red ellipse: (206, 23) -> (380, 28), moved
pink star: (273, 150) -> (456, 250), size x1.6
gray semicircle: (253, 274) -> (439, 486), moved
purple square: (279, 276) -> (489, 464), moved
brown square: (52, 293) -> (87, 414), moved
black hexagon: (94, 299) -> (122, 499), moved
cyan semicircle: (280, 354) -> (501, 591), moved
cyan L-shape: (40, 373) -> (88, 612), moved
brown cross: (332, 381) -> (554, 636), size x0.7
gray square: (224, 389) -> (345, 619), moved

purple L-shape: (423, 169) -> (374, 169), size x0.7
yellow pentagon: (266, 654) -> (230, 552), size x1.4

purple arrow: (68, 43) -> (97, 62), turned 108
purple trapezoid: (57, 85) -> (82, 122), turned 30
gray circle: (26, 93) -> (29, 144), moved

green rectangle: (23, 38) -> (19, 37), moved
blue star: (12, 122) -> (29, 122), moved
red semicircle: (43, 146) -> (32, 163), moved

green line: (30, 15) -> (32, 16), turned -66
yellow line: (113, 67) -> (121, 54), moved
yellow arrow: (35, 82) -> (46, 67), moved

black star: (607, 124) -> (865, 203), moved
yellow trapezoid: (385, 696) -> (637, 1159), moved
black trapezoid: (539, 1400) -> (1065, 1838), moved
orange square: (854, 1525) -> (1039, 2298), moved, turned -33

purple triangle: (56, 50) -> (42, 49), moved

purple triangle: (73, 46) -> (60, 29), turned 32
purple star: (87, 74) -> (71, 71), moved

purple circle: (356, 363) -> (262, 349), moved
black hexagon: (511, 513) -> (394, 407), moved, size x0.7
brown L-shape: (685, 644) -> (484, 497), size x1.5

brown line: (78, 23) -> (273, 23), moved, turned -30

━━━━

**What you need to do:**
Work out how many lines in the material above hold the string "gray", and reply with the number only.

**Answer space:**
3